Reading down the listing below, count the lines where the word "black" shows up, then give only that count.
(DATA SHOWN)
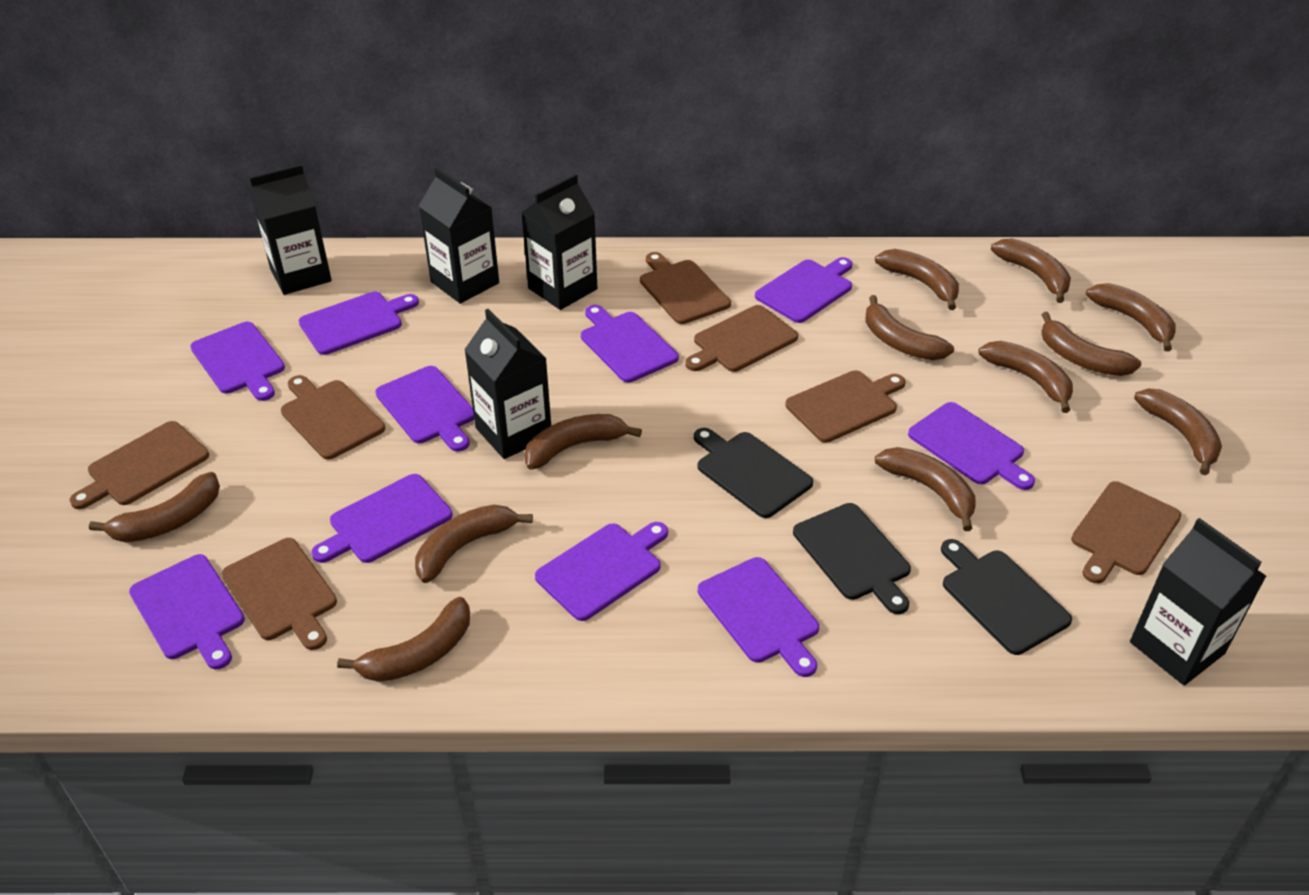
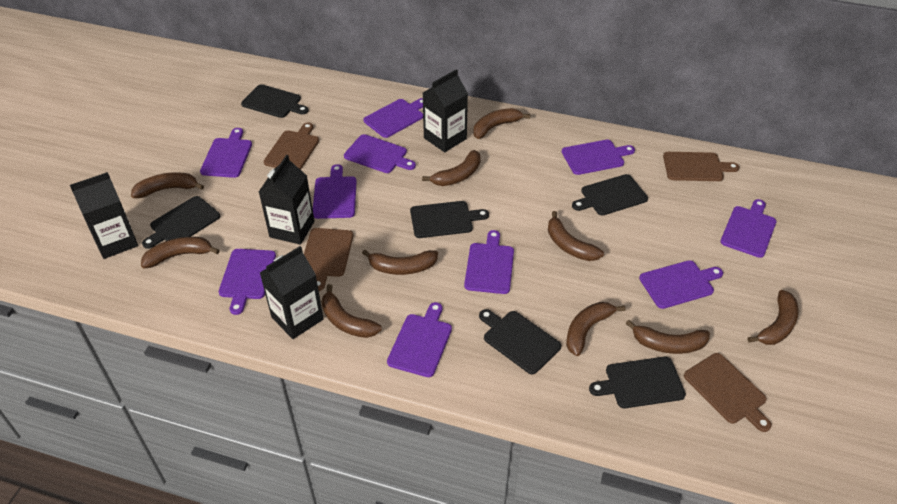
black carton: 5 -> 4
black cutting board: 3 -> 6
brown banana: 12 -> 10
brown cutting board: 7 -> 4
(End DATA SHOWN)
— WORKED SOLUTION —
2